# DESCRIPTION OF THE TASK
Go through the records below and set each one down exactly, leaving out any pictures.

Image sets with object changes
○ ○ ○ ○ ○
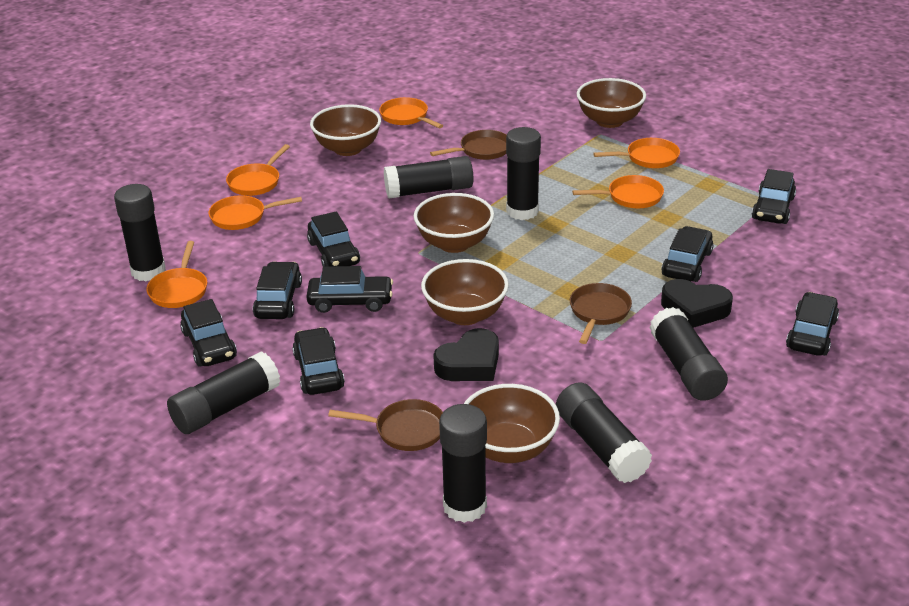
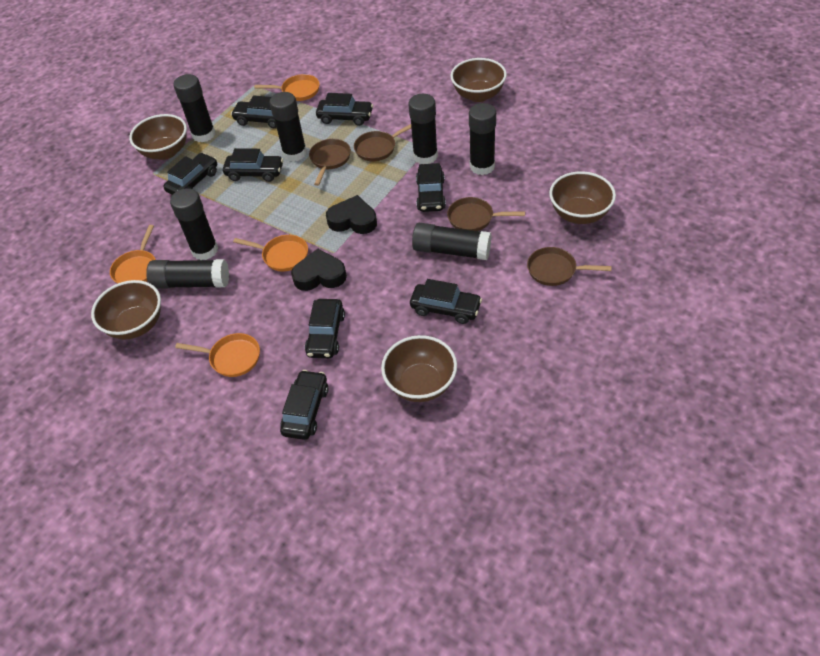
brown pan: 3 -> 4
orange pan: 6 -> 4

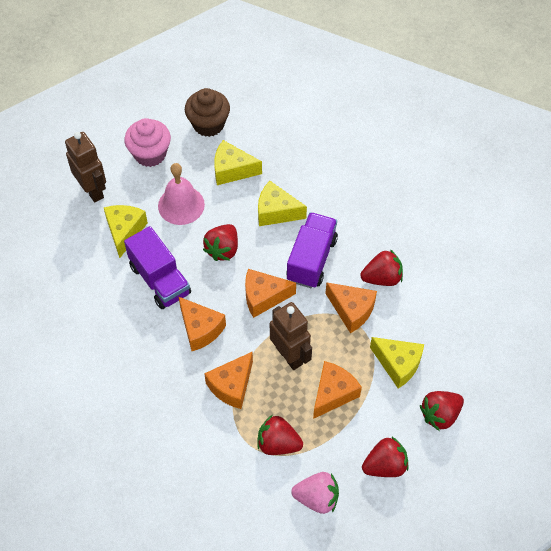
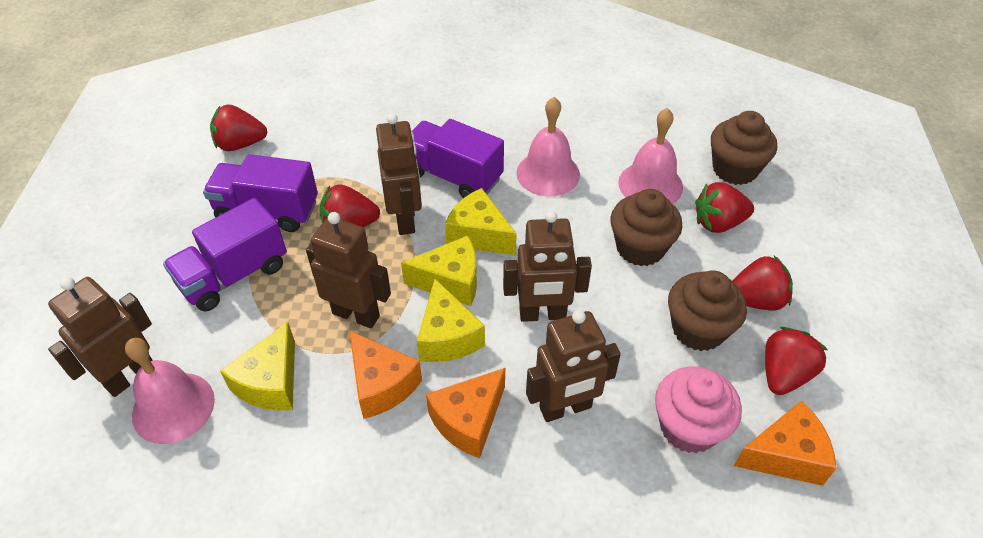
brown cupcake: 1 -> 3
brown robot: 2 -> 5
orange cheese: 5 -> 3
pink bell: 1 -> 3
pink strawberry: 1 -> 0
purple truck: 2 -> 3

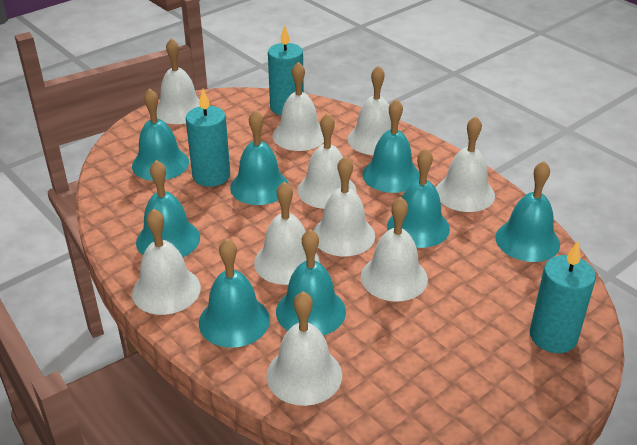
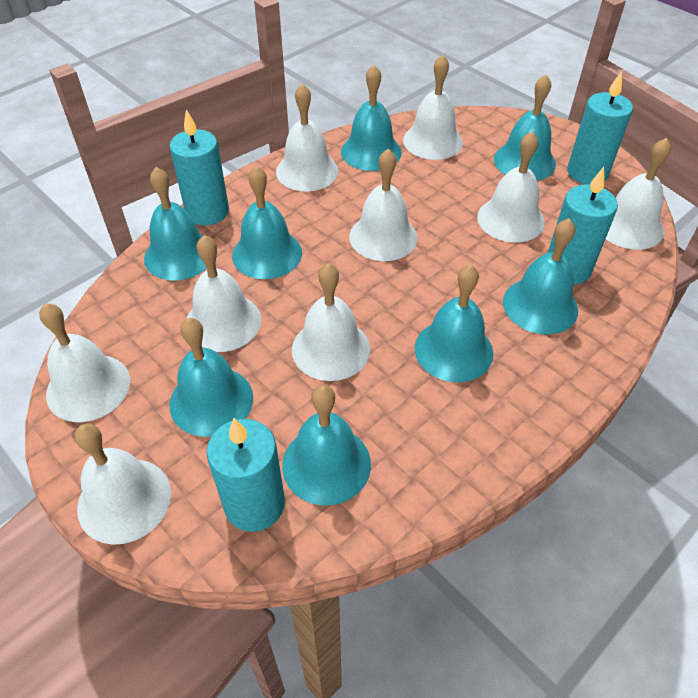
turquoise candle: 3 -> 4
white bell: 10 -> 9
○ ○ ○ ○ ○
# RESULT BELOW
brown pan: 3 -> 4
orange pan: 6 -> 4

brown cupcake: 1 -> 3
brown robot: 2 -> 5
orange cheese: 5 -> 3
pink bell: 1 -> 3
pink strawberry: 1 -> 0
purple truck: 2 -> 3

turquoise candle: 3 -> 4
white bell: 10 -> 9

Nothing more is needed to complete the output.